» **Material supplied**:
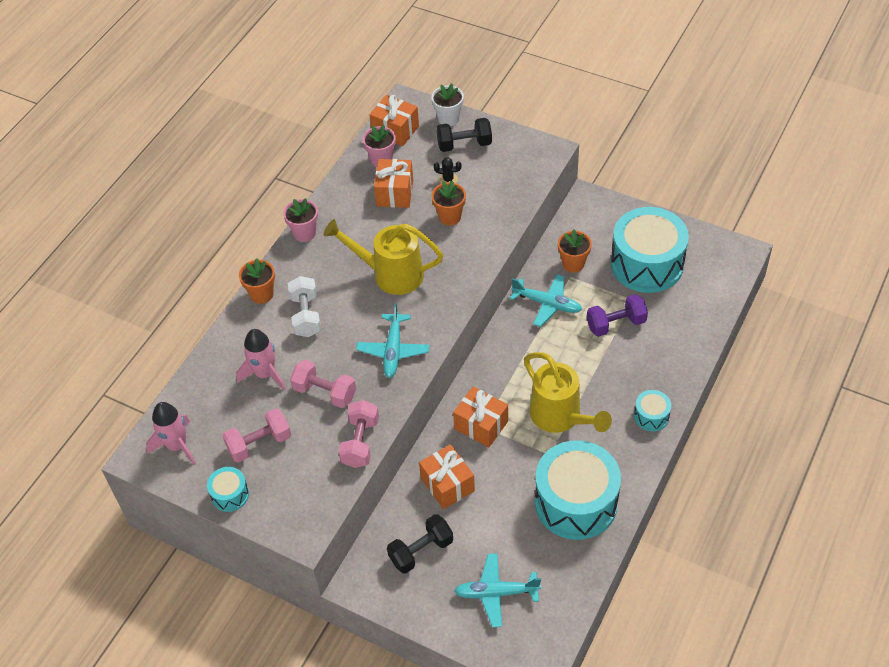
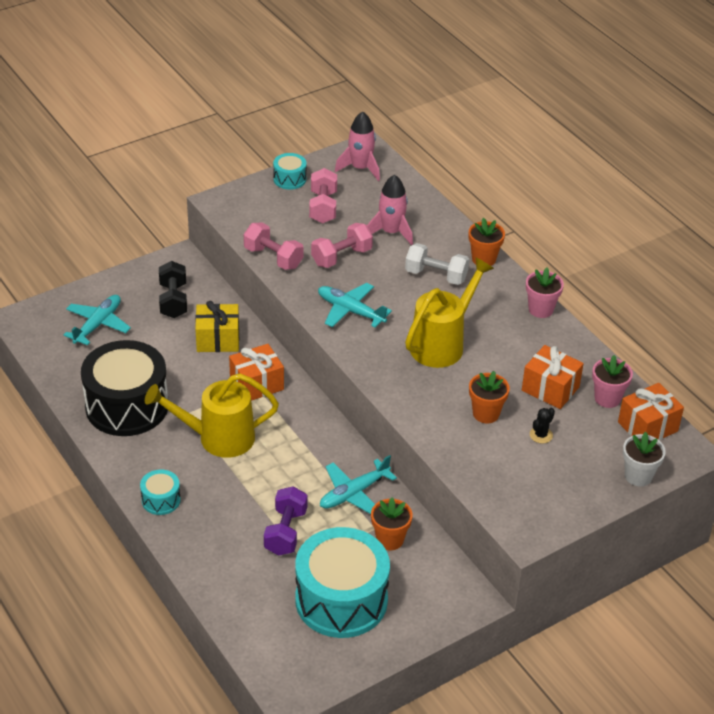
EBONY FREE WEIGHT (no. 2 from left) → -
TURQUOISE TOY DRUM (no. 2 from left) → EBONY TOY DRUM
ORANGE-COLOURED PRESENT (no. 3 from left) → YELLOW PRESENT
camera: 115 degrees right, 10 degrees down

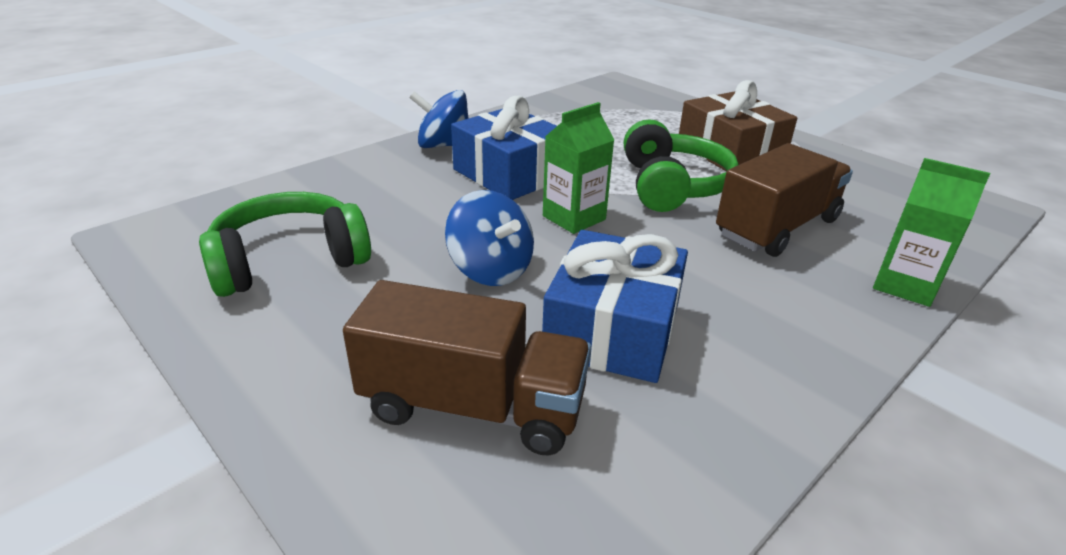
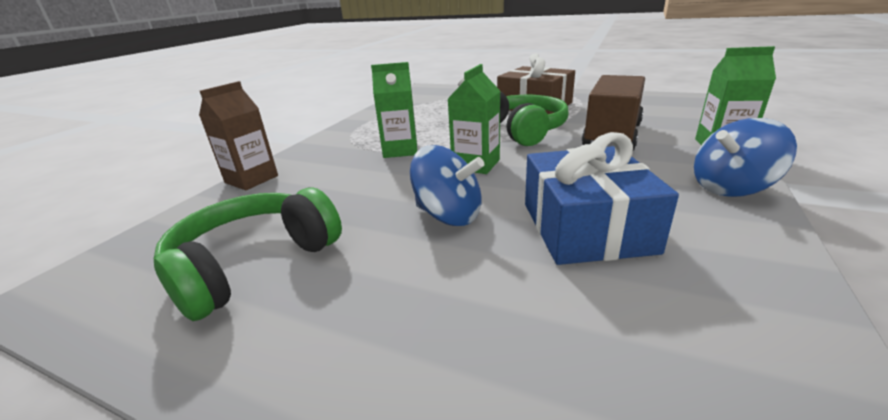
ROYAL BLUE SPINNING TOP (no. 1 from left in the first image) → ROYAL BLUE SPINNING TOP (no. 2 from left), relocated
ROYAL BLUE PRESENT (no. 1 from left) → EMERALD CARTON (no. 1 from left)
BROWN TOY TRUCK (no. 1 from left) → -
- → BROWN CARTON
camera: 20 degrees left, 5 degrees down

» **What needs to be done**: Exclude all pictures and reproduce exactly the lines from the one containing "TURQUOISE TOY DRUM" through the final line of the entries above.

» **Your response**:
TURQUOISE TOY DRUM (no. 2 from left) → EBONY TOY DRUM
ORANGE-COLOURED PRESENT (no. 3 from left) → YELLOW PRESENT
camera: 115 degrees right, 10 degrees down

ROYAL BLUE SPINNING TOP (no. 1 from left in the first image) → ROYAL BLUE SPINNING TOP (no. 2 from left), relocated
ROYAL BLUE PRESENT (no. 1 from left) → EMERALD CARTON (no. 1 from left)
BROWN TOY TRUCK (no. 1 from left) → -
- → BROWN CARTON
camera: 20 degrees left, 5 degrees down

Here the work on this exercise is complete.